## WORK TO BE COMPLETED
Please repeat all of the records, keeping every word unchanged.

Start of EXCERPTED RECORDS

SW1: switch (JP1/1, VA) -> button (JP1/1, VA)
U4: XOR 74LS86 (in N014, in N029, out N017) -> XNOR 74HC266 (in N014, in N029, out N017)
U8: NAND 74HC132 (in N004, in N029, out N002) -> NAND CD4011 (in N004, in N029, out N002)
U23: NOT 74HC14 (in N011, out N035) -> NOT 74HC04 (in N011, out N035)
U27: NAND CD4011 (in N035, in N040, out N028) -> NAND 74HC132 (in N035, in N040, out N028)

End of EXCERPTED RECORDS

## WRITTEN RESPONSE
SW1: switch (JP1/1, VA) -> button (JP1/1, VA)
U4: XOR 74LS86 (in N014, in N029, out N017) -> XNOR 74HC266 (in N014, in N029, out N017)
U8: NAND 74HC132 (in N004, in N029, out N002) -> NAND CD4011 (in N004, in N029, out N002)
U23: NOT 74HC14 (in N011, out N035) -> NOT 74HC04 (in N011, out N035)
U27: NAND CD4011 (in N035, in N040, out N028) -> NAND 74HC132 (in N035, in N040, out N028)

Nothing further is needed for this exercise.